### EXTRACTED RECORDS:
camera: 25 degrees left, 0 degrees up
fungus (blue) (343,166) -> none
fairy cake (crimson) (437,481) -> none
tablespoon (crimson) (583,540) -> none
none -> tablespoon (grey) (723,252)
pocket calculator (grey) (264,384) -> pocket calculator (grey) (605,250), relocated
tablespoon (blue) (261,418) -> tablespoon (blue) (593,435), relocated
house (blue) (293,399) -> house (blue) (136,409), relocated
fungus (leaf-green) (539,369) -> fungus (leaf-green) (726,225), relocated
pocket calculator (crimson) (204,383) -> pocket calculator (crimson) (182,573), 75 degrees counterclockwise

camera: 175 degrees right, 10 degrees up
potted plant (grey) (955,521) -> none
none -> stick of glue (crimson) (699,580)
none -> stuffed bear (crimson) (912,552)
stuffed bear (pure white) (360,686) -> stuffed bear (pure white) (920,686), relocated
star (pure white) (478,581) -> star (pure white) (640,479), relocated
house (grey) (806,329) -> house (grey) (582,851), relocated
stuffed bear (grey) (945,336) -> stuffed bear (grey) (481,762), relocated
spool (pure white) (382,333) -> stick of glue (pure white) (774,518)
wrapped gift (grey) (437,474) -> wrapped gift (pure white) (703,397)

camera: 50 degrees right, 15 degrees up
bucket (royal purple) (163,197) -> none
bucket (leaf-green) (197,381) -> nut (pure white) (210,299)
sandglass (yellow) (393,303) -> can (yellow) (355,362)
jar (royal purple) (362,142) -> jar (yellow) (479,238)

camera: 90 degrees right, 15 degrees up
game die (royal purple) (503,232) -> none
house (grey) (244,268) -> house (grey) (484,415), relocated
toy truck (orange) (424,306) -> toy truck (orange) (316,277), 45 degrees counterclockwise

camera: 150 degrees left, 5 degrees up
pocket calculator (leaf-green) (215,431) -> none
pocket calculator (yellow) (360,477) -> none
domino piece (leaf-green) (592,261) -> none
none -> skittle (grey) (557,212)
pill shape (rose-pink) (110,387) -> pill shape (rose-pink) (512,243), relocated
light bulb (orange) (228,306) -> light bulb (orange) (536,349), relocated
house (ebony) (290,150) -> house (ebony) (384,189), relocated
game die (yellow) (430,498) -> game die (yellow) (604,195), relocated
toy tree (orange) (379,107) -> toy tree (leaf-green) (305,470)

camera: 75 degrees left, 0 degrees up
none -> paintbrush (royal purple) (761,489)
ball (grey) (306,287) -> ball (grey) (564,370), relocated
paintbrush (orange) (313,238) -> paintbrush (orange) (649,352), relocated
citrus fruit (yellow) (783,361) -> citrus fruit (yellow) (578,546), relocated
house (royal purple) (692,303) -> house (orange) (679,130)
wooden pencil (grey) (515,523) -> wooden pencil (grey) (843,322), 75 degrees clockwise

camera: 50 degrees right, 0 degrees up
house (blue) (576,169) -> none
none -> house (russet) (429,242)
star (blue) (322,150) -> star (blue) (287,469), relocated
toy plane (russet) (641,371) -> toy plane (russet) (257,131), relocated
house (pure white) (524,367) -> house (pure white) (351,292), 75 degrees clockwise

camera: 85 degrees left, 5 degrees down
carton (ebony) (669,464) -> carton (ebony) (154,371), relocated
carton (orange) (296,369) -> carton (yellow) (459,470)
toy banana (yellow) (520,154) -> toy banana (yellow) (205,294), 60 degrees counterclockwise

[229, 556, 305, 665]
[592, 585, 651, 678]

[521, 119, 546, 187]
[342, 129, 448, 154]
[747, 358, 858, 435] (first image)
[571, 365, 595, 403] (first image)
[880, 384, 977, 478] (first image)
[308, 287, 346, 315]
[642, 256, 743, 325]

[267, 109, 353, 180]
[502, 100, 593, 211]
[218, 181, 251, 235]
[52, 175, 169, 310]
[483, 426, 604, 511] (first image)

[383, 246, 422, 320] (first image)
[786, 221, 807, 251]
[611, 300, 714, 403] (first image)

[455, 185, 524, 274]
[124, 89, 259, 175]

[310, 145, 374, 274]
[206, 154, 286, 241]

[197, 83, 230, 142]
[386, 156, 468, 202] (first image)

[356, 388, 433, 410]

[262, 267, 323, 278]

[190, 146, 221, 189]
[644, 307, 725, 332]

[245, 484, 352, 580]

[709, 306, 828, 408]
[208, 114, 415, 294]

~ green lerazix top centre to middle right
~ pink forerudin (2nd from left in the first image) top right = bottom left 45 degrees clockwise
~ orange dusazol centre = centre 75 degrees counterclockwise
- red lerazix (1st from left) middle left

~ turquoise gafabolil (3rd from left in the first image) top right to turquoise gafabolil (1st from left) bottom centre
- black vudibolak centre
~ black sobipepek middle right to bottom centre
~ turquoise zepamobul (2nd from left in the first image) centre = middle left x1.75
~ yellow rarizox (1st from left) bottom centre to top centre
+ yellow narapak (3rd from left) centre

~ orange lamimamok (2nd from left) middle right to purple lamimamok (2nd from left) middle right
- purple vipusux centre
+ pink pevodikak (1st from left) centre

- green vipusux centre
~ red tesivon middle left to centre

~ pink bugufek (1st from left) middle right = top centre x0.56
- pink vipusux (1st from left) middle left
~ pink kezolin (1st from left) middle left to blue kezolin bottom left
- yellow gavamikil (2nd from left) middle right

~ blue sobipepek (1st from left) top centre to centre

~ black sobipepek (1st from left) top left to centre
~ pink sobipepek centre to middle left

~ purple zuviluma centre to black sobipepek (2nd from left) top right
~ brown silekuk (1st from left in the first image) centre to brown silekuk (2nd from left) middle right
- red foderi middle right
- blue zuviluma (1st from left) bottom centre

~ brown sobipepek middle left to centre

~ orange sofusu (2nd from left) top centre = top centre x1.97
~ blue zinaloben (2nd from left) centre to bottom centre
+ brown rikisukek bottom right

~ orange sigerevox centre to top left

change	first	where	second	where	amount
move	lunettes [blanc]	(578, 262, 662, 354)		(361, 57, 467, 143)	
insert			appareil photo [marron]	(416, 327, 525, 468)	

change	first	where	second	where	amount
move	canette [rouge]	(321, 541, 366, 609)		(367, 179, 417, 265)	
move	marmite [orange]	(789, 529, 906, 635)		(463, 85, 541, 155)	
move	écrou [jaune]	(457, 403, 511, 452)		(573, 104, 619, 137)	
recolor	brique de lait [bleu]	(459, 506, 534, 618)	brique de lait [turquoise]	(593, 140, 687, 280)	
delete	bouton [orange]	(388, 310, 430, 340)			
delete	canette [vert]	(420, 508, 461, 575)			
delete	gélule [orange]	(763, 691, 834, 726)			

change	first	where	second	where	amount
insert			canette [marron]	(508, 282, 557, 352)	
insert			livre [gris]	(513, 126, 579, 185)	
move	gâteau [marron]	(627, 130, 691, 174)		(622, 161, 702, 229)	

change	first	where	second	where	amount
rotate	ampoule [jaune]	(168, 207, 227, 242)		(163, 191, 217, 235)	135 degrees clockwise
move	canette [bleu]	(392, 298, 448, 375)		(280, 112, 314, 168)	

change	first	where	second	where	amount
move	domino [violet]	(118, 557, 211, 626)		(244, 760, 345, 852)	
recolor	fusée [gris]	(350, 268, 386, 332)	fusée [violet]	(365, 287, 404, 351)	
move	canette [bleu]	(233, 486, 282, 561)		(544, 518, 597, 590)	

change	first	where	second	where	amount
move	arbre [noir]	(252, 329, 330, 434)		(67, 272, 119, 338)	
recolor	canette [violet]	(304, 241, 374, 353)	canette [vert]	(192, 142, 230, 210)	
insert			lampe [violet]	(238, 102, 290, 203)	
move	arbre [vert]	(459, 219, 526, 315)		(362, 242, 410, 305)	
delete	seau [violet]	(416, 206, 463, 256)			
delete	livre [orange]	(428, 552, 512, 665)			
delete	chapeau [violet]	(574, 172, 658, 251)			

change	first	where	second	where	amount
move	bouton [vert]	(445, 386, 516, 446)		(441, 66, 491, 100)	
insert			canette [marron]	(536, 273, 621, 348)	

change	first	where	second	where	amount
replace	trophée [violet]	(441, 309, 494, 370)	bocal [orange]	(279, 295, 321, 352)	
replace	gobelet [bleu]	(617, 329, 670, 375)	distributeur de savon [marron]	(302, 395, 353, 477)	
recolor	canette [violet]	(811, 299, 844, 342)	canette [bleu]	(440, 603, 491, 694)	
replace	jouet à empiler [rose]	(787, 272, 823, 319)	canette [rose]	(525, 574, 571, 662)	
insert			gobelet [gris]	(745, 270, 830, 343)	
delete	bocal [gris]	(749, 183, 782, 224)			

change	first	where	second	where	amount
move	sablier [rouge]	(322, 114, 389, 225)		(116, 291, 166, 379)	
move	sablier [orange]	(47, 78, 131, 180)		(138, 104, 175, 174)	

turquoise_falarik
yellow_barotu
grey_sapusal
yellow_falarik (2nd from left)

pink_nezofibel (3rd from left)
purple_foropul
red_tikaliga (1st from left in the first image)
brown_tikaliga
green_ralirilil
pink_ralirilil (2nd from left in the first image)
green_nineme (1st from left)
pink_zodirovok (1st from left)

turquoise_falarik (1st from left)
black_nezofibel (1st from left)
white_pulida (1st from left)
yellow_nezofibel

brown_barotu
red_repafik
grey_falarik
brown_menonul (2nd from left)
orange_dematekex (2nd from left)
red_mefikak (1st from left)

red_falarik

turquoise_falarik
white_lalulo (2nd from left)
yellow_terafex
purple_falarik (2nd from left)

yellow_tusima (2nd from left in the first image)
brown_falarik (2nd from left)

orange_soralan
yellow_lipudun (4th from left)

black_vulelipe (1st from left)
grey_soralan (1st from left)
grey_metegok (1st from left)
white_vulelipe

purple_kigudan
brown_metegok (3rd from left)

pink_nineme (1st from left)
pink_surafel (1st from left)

### ACTIVITY:
Using the data above, reproduce exactly the lines between those holding "pocket calculator (grey) (264,384)" and "fungus (leaf-green) (539,369)", inclusive, and no others.

### TASK OUTPUT:
pocket calculator (grey) (264,384) -> pocket calculator (grey) (605,250), relocated
tablespoon (blue) (261,418) -> tablespoon (blue) (593,435), relocated
house (blue) (293,399) -> house (blue) (136,409), relocated
fungus (leaf-green) (539,369) -> fungus (leaf-green) (726,225), relocated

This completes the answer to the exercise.